# Work item
Only the lines from the start of the entries through the line with "- relocated: avion/noir" are wanted; please output them exactly.

(Spatial object tracking data)
+ + + + + + +

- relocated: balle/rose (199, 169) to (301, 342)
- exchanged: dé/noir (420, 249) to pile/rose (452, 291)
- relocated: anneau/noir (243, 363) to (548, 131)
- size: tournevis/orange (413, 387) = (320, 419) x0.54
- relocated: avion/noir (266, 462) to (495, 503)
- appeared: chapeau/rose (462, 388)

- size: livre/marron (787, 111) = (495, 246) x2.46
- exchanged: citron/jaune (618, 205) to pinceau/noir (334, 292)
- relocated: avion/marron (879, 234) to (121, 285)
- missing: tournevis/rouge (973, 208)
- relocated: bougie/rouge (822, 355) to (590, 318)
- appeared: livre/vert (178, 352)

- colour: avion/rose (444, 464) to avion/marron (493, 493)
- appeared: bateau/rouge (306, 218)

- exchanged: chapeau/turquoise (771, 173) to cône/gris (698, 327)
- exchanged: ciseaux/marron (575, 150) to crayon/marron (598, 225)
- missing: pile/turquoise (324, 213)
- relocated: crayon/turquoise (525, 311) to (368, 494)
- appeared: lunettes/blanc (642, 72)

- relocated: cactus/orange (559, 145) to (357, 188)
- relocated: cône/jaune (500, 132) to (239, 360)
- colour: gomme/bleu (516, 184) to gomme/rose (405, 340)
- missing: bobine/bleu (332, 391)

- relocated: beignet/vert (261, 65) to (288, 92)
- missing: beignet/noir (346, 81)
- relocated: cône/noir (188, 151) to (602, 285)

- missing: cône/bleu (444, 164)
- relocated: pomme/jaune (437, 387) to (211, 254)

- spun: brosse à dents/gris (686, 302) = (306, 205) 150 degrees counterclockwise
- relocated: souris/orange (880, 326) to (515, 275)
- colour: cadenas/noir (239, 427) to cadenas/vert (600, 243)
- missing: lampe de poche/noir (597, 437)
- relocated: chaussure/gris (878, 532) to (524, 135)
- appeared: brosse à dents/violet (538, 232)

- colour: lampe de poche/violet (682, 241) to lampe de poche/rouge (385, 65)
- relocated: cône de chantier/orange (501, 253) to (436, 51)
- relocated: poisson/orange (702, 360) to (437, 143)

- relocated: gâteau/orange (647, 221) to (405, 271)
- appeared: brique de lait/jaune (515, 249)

+ + + + + + +

# Exercise output
- relocated: balle/rose (199, 169) to (301, 342)
- exchanged: dé/noir (420, 249) to pile/rose (452, 291)
- relocated: anneau/noir (243, 363) to (548, 131)
- size: tournevis/orange (413, 387) = (320, 419) x0.54
- relocated: avion/noir (266, 462) to (495, 503)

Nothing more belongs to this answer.